Exercise:
Could you find every line in the records below that contains the word "none" and copy it?

START Given data

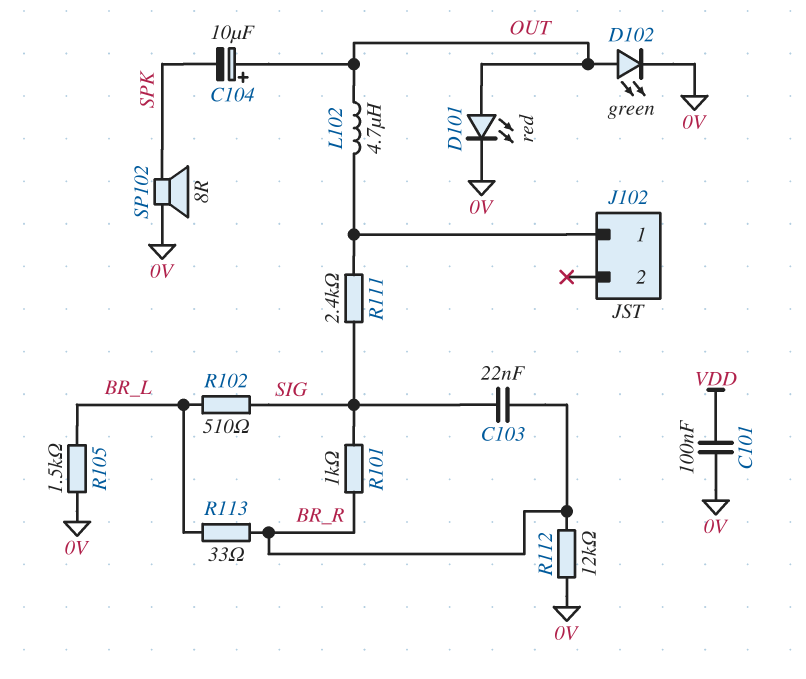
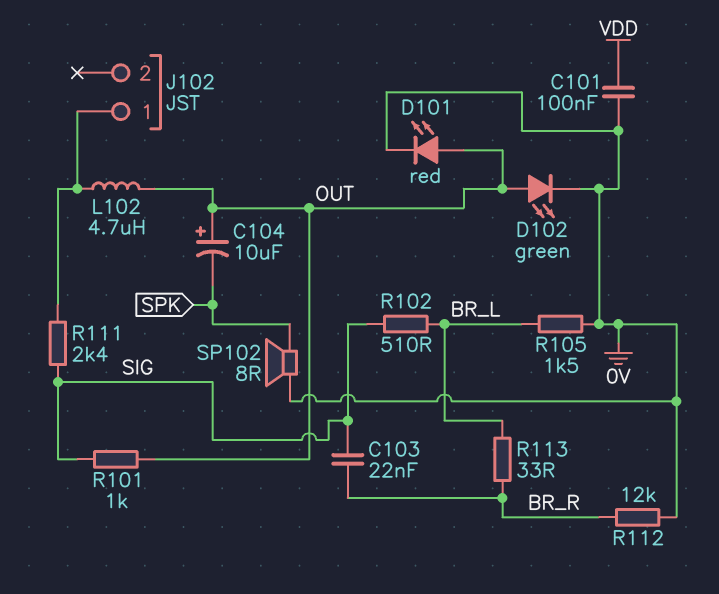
R101: 1k (BR_R, SIG) -> 1k (OUT, SIG)

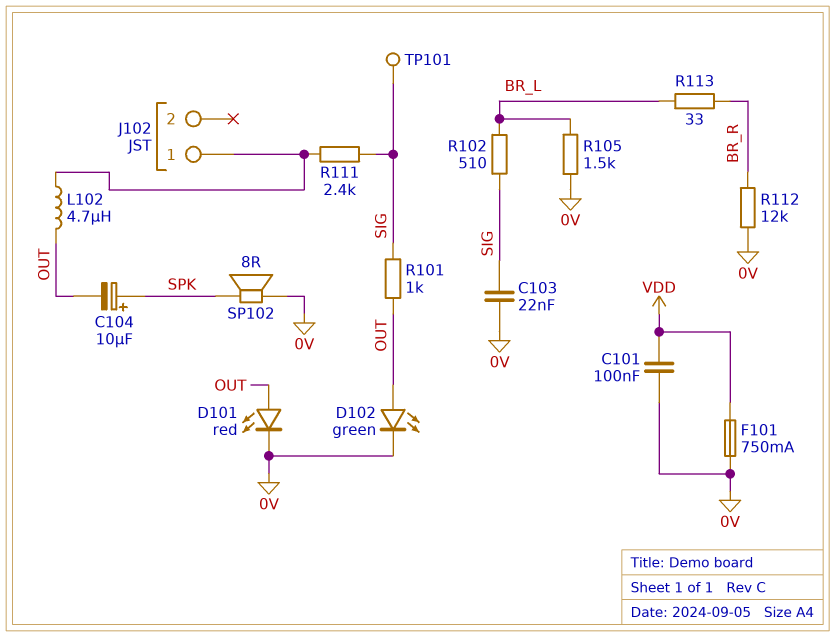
C103: 22nF (BR_R, SIG) -> 22nF (0V, SIG)
C104: 10uF (plus OUT, minus SPK) -> 10uF (plus SPK, minus OUT)
F101: none -> 750mA (0V, VDD)
TP101: none -> test point (SIG)

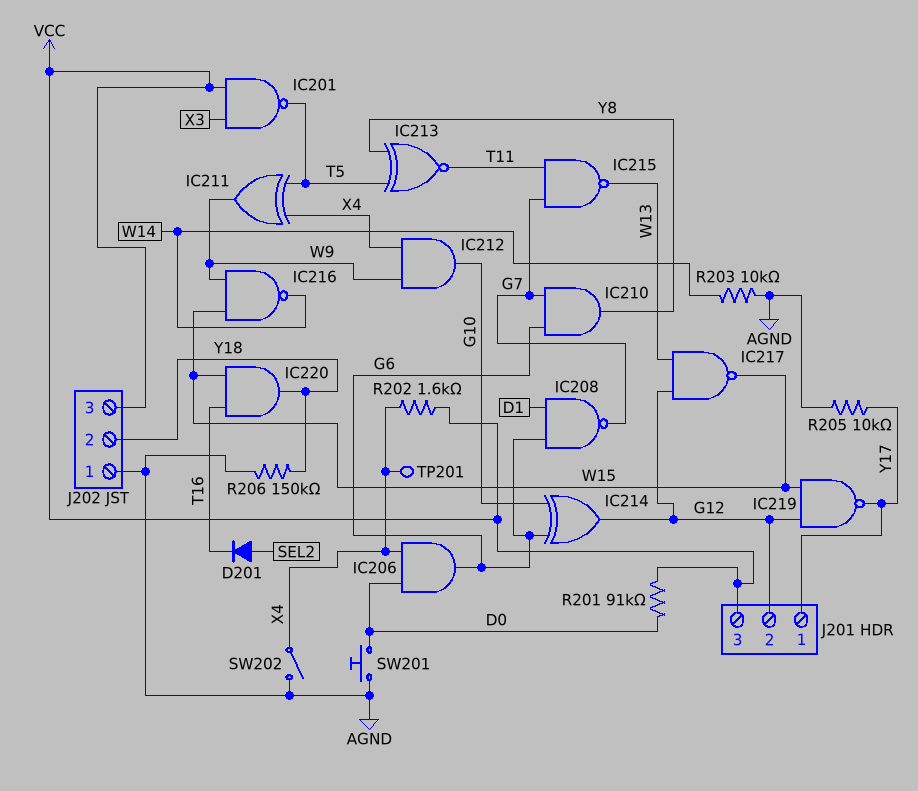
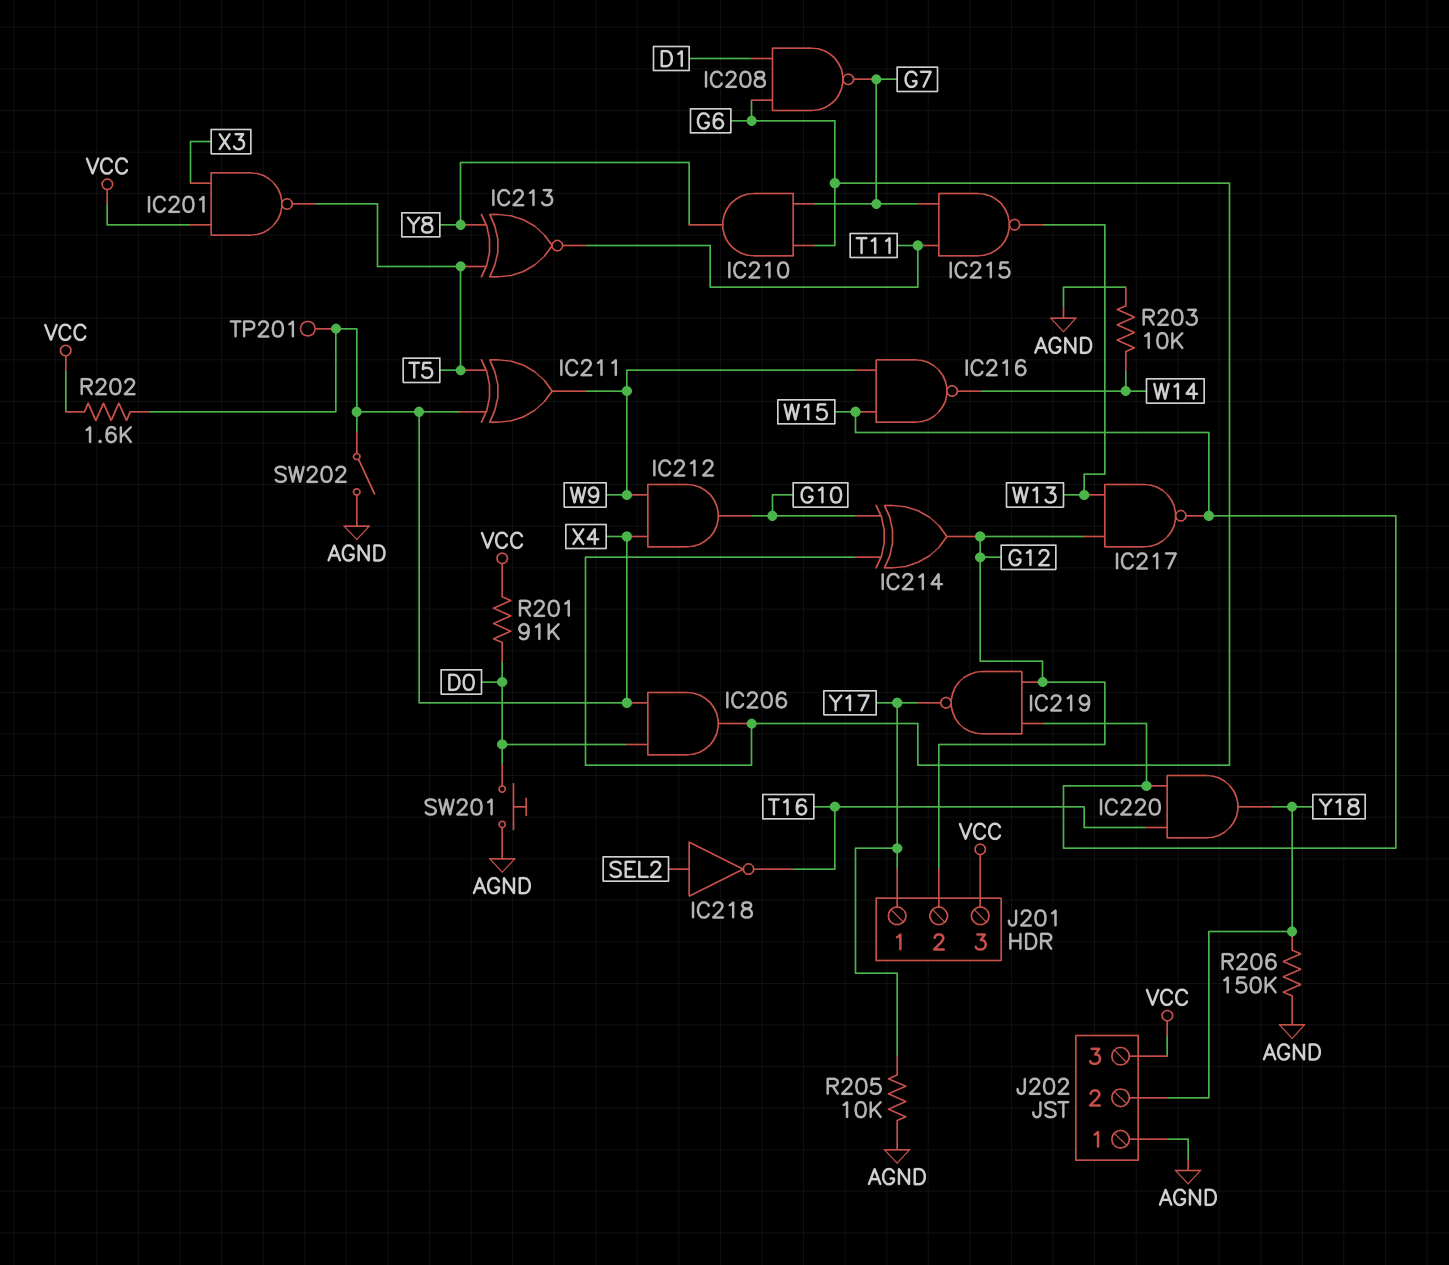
D201: diode (A SEL2, K T16) -> none
IC218: none -> NOT (in SEL2, out T16)

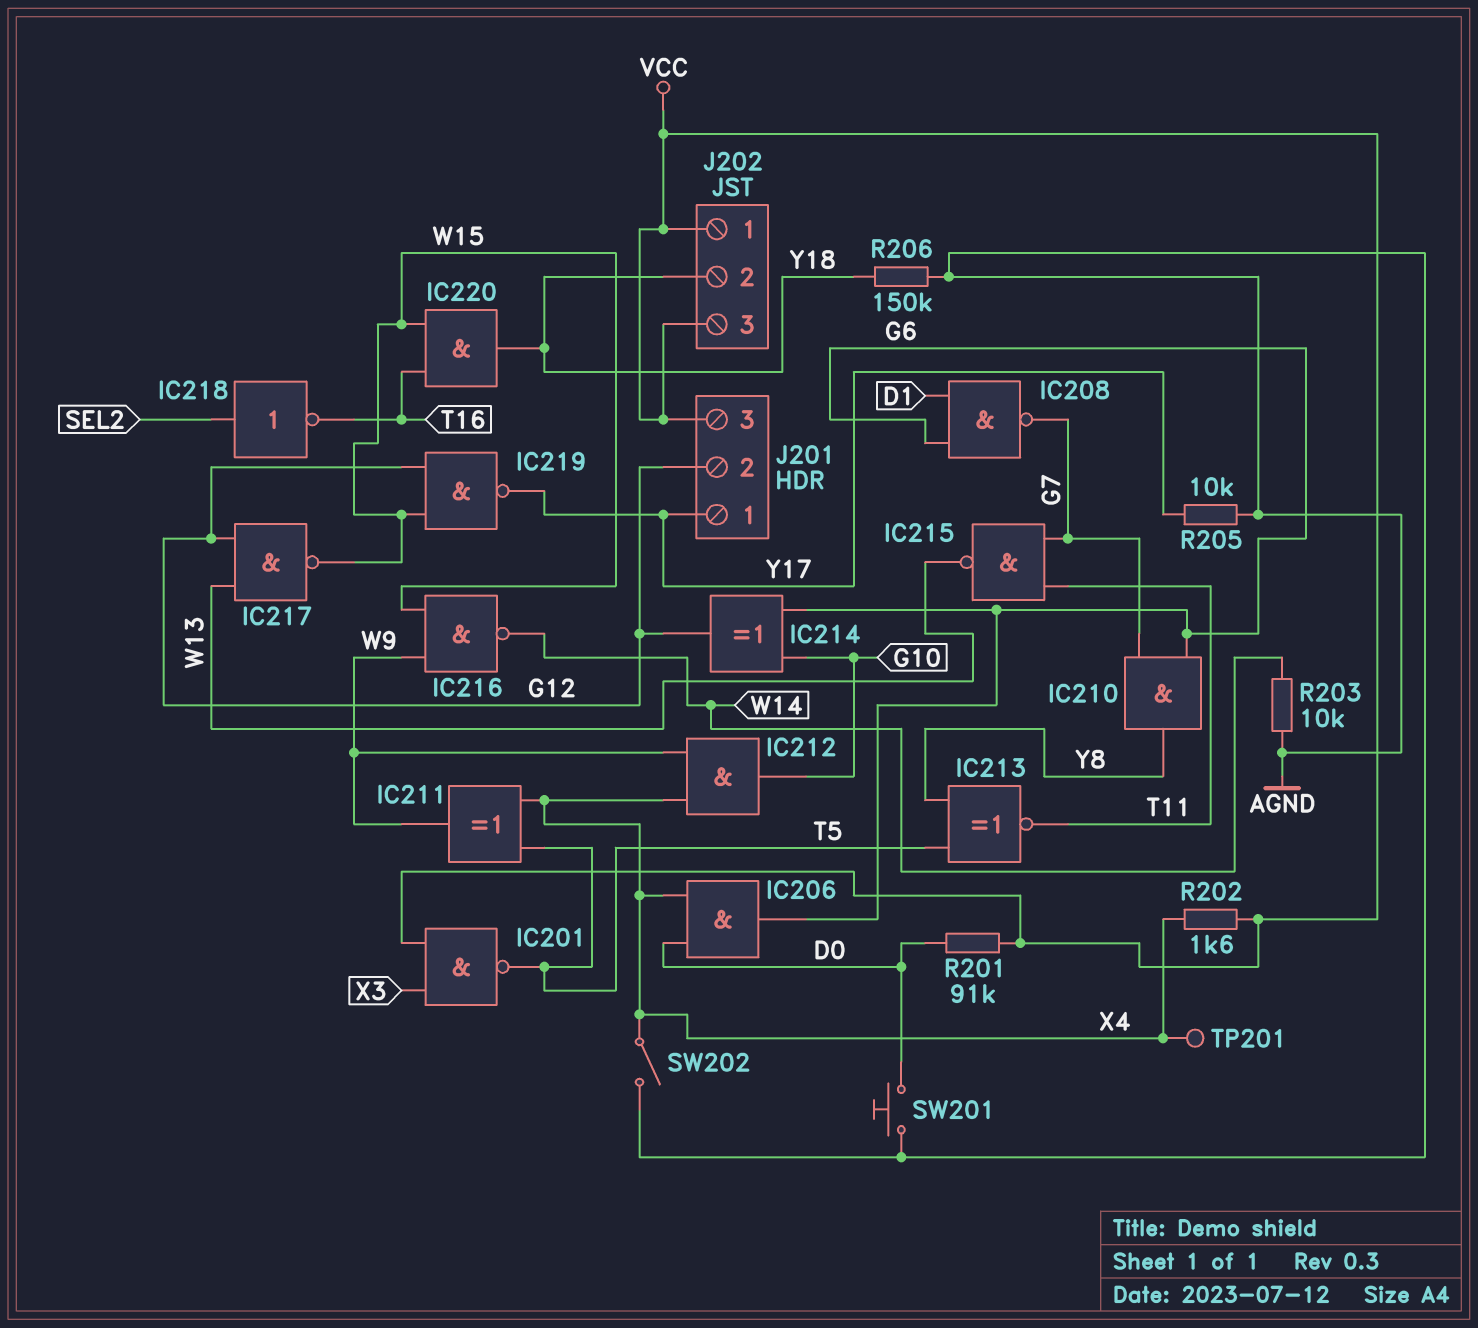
J202 pin 1: AGND -> VCC

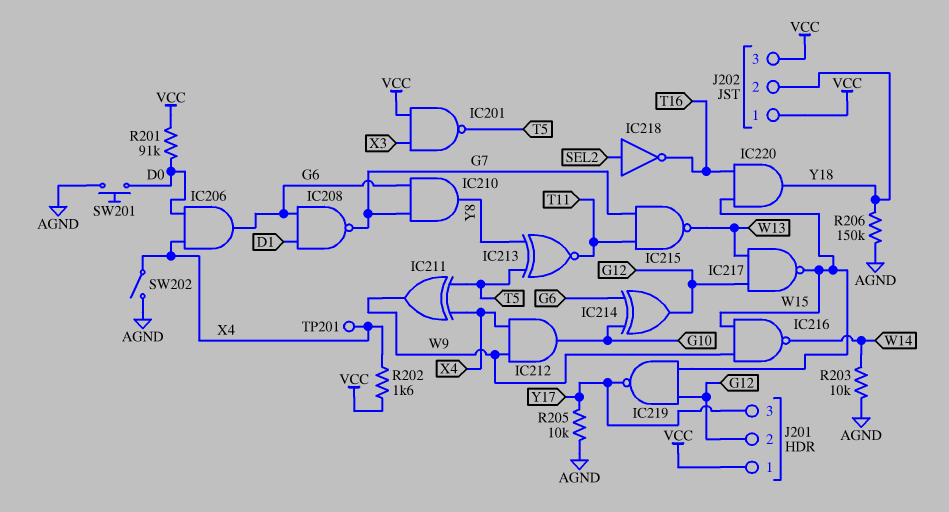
J201 pin 1: Y17 -> VCC
J201 pin 3: VCC -> Y17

END Given data

Written answer:
F101: none -> 750mA (0V, VDD)
TP101: none -> test point (SIG)
D201: diode (A SEL2, K T16) -> none
IC218: none -> NOT (in SEL2, out T16)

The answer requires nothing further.